*** Material provided Section Begins ***

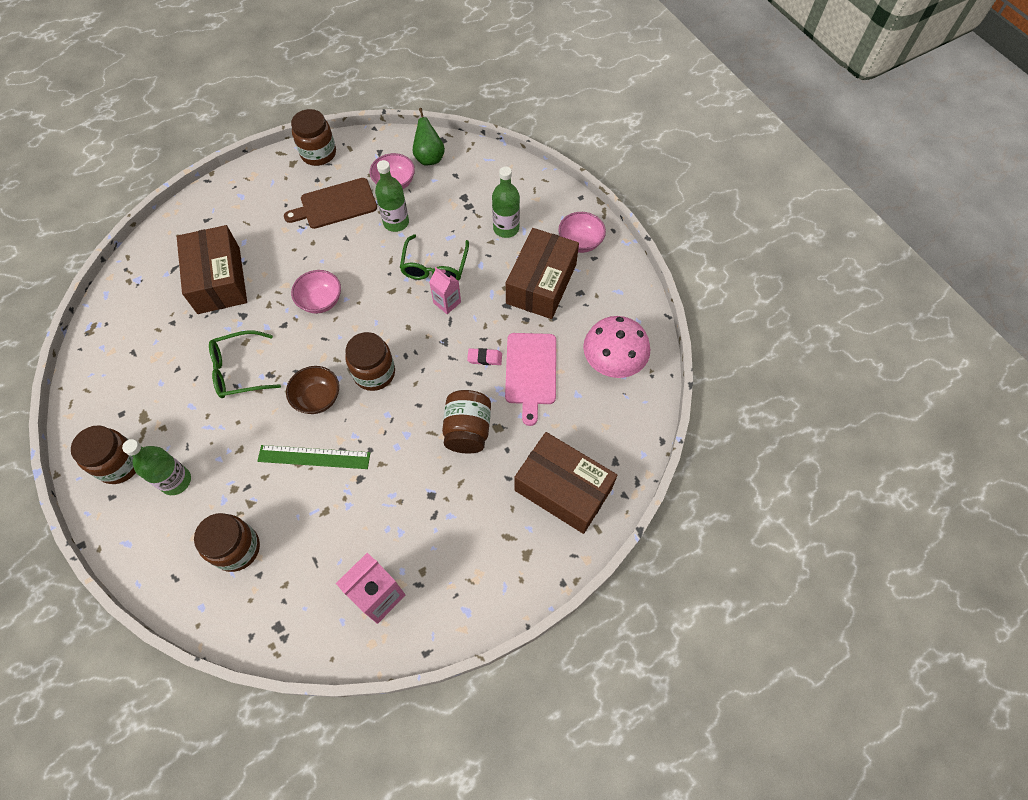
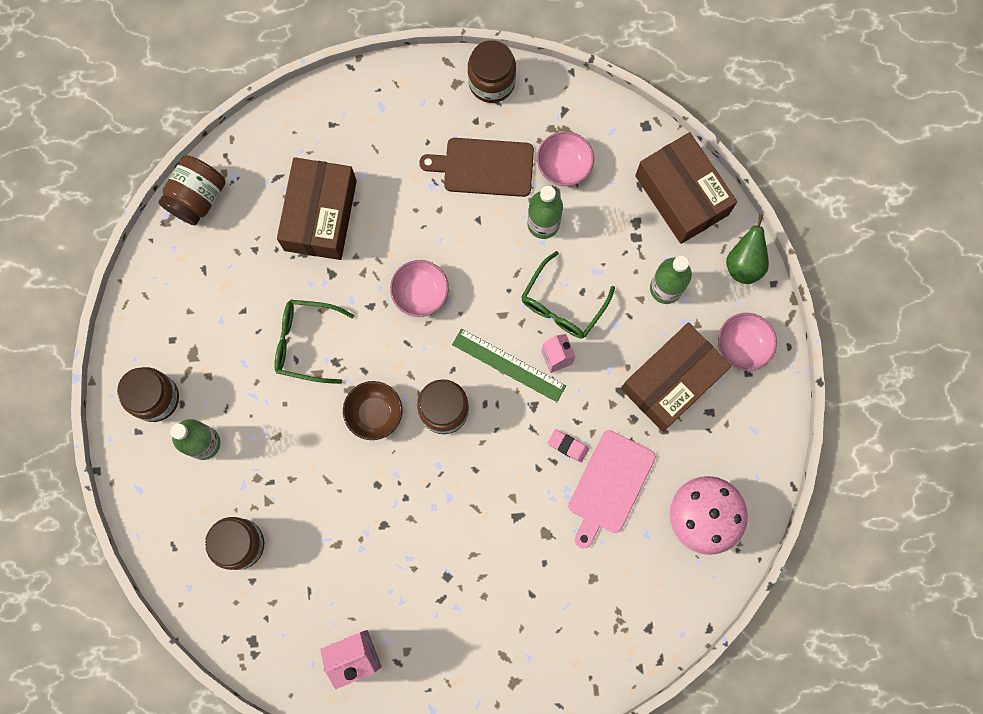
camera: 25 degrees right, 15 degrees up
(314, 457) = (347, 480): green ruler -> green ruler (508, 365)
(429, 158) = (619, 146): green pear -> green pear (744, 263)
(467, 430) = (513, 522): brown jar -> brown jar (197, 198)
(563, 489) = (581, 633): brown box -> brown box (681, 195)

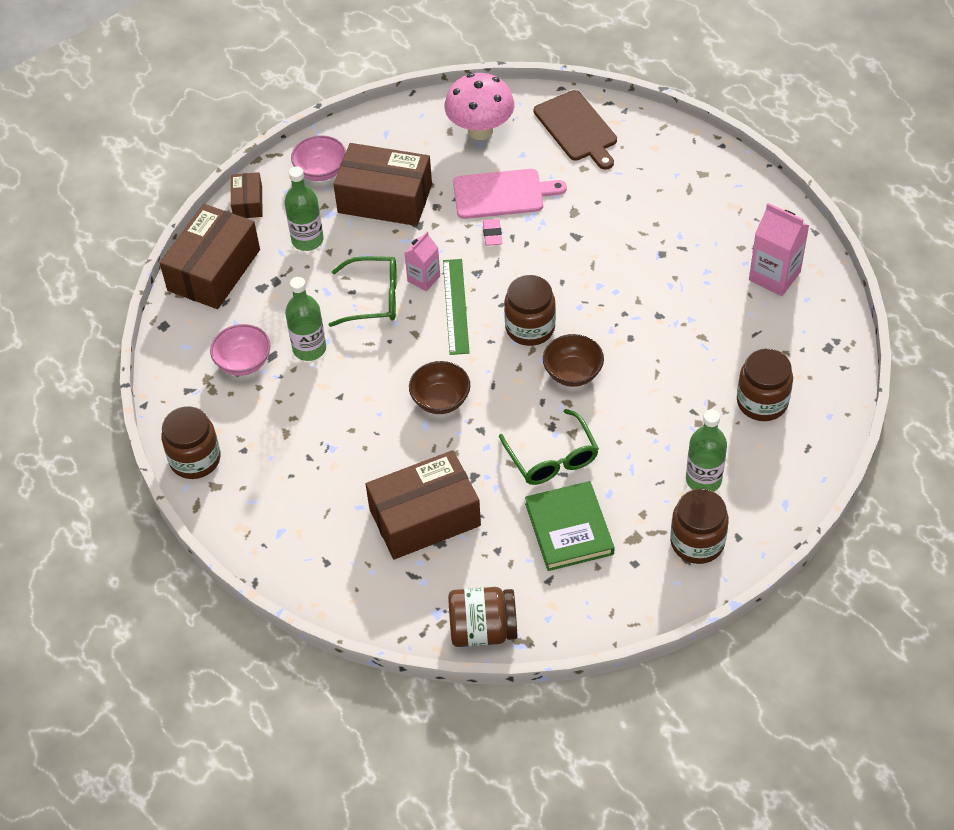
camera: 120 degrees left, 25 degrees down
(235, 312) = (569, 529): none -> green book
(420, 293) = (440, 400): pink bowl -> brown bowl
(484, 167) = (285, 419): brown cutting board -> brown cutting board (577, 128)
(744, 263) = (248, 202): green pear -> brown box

*** Material provided Section Ends ***

What to produce - Your copy should hold all the data word for word. It should hold no pictures.

Solution for this task -
camera: 25 degrees right, 15 degrees up
(314, 457) = (347, 480): green ruler -> green ruler (508, 365)
(429, 158) = (619, 146): green pear -> green pear (744, 263)
(467, 430) = (513, 522): brown jar -> brown jar (197, 198)
(563, 489) = (581, 633): brown box -> brown box (681, 195)

camera: 120 degrees left, 25 degrees down
(235, 312) = (569, 529): none -> green book
(420, 293) = (440, 400): pink bowl -> brown bowl
(484, 167) = (285, 419): brown cutting board -> brown cutting board (577, 128)
(744, 263) = (248, 202): green pear -> brown box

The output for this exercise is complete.